* _Data for analysis_
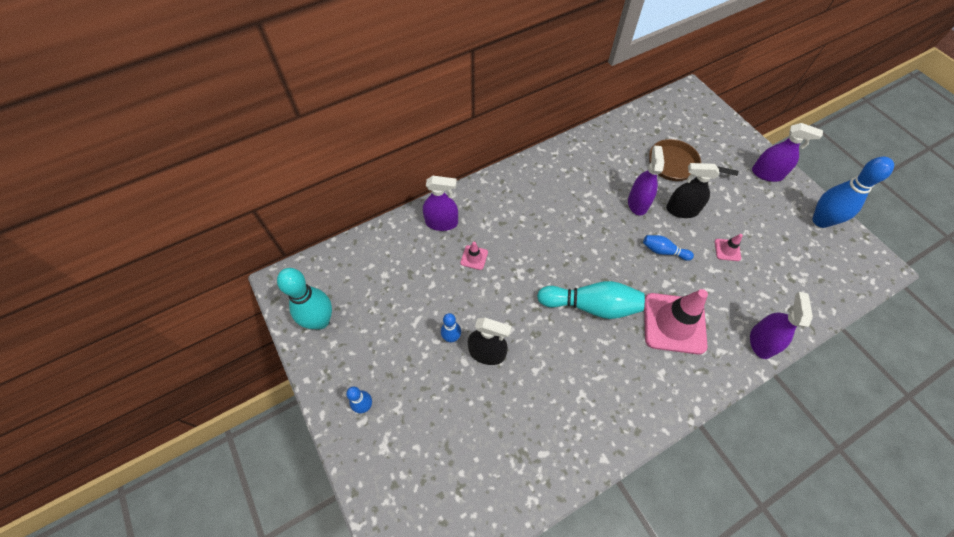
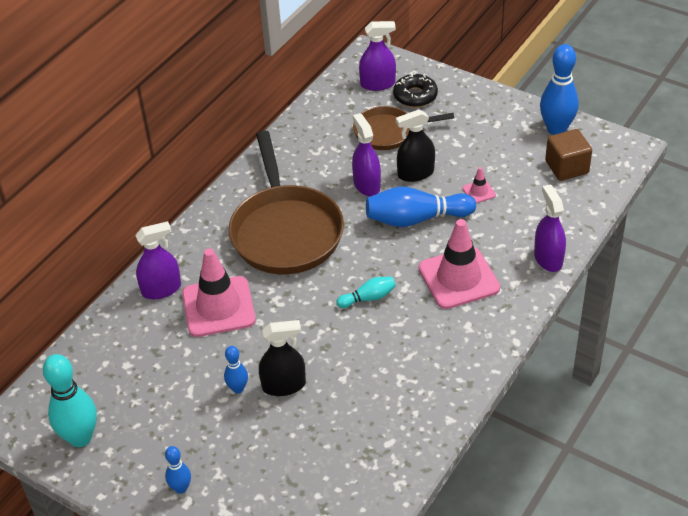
camera: 25 degrees left, 15 degrees down
(474, 257) = (218, 307): pink traffic cone -> pink traffic cone, size x2.32
(555, 215) = (285, 231): none -> brown pan
(591, 305) = (368, 298): turquoise bowling pin -> turquoise bowling pin, size x0.53
(663, 251) = (416, 219): blue bowling pin -> blue bowling pin, size x1.90
(712, 142) = (415, 96): none -> black donut
(767, 174) = (485, 105): purple spray bottle -> purple spray bottle (378, 84)
(815, 261) = (566, 167): none -> brown cube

* _Written task_
Taking the line with "(555, 215) = (285, 231): none -> brown pan" as the first, copy every line through the end of the entries above exactly, with no others.

* _Exercise response_
(555, 215) = (285, 231): none -> brown pan
(591, 305) = (368, 298): turquoise bowling pin -> turquoise bowling pin, size x0.53
(663, 251) = (416, 219): blue bowling pin -> blue bowling pin, size x1.90
(712, 142) = (415, 96): none -> black donut
(767, 174) = (485, 105): purple spray bottle -> purple spray bottle (378, 84)
(815, 261) = (566, 167): none -> brown cube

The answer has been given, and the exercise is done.